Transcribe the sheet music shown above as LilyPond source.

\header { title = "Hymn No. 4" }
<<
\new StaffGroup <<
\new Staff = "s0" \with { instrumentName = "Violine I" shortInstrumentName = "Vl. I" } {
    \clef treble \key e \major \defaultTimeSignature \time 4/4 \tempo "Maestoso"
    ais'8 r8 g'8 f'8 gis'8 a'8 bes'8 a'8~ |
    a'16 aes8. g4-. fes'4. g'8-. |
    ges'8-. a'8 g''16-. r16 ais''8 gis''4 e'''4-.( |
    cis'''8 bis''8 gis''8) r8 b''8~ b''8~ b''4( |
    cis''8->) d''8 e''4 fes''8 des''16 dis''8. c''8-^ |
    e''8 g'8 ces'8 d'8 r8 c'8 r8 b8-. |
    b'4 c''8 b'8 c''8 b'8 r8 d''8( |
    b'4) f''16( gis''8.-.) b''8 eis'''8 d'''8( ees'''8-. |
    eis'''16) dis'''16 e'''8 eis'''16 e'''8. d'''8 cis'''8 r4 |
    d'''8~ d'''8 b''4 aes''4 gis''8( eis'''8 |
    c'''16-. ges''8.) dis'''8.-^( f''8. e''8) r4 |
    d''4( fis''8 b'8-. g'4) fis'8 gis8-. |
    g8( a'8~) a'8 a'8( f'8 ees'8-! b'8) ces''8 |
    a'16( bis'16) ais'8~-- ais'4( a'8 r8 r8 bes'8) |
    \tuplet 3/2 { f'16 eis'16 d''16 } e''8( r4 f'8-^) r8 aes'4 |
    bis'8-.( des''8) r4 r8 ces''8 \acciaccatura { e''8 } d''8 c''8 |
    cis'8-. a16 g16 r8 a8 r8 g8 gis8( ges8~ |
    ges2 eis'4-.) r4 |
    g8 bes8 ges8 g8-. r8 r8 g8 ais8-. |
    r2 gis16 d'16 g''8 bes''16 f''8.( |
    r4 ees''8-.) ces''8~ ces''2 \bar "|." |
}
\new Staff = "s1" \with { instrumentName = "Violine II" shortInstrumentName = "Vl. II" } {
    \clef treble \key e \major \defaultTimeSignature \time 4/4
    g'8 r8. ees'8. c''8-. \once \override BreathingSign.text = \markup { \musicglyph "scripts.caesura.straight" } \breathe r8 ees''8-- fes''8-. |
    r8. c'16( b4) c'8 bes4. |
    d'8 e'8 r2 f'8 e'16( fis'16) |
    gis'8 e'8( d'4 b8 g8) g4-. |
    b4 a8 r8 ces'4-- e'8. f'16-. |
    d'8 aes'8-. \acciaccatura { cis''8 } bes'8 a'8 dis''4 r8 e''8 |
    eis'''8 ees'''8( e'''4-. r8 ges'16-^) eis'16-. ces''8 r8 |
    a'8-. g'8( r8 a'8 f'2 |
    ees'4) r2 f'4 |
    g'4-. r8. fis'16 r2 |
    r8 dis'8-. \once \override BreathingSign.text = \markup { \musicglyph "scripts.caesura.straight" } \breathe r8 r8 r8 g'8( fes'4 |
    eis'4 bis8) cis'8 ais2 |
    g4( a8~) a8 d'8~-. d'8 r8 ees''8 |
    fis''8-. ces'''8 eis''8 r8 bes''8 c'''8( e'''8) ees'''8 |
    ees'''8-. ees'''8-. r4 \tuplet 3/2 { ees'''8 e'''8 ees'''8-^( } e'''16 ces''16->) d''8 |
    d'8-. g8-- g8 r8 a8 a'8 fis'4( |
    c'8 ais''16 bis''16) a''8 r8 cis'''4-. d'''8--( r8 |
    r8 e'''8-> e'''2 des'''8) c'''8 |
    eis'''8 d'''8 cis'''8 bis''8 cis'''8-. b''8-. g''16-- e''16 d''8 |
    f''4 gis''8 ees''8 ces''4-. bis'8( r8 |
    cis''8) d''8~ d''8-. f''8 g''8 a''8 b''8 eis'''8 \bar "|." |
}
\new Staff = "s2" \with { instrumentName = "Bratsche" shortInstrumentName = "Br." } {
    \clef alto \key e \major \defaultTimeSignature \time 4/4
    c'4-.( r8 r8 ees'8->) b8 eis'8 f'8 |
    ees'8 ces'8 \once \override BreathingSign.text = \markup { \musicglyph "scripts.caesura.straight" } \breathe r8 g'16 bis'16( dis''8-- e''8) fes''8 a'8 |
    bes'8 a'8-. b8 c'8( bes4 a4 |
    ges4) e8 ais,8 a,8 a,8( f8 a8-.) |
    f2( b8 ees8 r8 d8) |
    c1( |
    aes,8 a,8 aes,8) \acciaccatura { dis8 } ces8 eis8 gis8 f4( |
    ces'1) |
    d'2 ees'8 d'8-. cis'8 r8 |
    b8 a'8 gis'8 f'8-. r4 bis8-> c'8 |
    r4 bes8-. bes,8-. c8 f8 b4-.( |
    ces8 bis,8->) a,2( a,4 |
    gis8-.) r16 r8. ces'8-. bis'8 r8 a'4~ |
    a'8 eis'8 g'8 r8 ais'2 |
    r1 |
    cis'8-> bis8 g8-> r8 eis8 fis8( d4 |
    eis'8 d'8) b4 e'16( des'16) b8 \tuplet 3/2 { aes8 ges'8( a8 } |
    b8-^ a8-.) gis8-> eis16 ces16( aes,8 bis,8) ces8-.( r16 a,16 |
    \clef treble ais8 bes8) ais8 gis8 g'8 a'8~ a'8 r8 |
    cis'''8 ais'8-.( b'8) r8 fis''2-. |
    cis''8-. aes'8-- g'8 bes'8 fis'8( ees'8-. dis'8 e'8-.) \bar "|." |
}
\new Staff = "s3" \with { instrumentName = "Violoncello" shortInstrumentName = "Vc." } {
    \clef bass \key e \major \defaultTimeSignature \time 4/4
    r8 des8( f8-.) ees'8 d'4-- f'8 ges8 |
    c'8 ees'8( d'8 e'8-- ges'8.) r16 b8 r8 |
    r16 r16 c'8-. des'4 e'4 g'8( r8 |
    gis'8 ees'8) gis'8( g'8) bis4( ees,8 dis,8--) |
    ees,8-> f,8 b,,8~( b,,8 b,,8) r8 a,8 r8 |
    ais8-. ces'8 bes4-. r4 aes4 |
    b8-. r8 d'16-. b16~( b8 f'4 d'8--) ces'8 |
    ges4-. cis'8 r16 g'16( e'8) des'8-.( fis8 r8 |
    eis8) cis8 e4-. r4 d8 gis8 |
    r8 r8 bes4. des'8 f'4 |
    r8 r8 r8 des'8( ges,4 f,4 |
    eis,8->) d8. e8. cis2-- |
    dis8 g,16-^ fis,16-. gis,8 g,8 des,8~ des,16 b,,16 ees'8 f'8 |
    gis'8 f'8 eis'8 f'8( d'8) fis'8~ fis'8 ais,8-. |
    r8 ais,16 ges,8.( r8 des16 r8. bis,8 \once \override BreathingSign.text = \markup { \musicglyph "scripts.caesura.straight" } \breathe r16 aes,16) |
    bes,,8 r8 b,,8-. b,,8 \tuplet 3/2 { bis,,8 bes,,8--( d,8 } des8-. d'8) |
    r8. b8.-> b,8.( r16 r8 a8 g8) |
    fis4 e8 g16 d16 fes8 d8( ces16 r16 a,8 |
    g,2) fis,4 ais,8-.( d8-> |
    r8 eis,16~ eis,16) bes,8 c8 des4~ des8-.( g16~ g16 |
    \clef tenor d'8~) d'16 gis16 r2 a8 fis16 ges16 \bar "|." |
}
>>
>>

■ ■ ■

#### WHAT NEEDS TO BE DONE:
Please return each line in the data above that contains the string "instrumentName". Treat uppercase and lowercase as different.

#### SOLUTION TO THIS PROBLEM:
\new Staff = "s0" \with { instrumentName = "Violine I" shortInstrumentName = "Vl. I" } {
\new Staff = "s1" \with { instrumentName = "Violine II" shortInstrumentName = "Vl. II" } {
\new Staff = "s2" \with { instrumentName = "Bratsche" shortInstrumentName = "Br." } {
\new Staff = "s3" \with { instrumentName = "Violoncello" shortInstrumentName = "Vc." } {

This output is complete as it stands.